Copy the items verbatim, starting at the line that contains "From the viewer's" and continuing through the last line of the items.

☆ ☆ ☆ ☆

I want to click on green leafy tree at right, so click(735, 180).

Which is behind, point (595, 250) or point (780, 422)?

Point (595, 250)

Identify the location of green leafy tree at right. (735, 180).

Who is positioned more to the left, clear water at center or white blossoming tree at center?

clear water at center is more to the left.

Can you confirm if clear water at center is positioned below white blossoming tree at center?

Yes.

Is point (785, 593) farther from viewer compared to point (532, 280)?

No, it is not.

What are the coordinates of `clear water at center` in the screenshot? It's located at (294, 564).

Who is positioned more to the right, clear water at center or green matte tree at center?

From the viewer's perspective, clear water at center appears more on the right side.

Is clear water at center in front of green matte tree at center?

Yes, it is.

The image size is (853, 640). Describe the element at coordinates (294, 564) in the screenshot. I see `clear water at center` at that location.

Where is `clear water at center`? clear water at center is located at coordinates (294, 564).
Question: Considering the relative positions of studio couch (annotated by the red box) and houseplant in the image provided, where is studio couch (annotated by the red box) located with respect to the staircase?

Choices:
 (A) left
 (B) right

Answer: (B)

☆ ☆ ☆ ☆

**Written answer:**
From the viewer's perspective, clear water at center appears more on the right side.

Is clear water at center in front of green matte tree at center?

Yes, it is.

The image size is (853, 640). Describe the element at coordinates (294, 564) in the screenshot. I see `clear water at center` at that location.

Where is `clear water at center`? clear water at center is located at coordinates (294, 564).
Question: Considering the relative positions of studio couch (annotated by the red box) and houseplant in the image provided, where is studio couch (annotated by the red box) located with respect to the staircase?

Choices:
 (A) left
 (B) right

Answer: (B)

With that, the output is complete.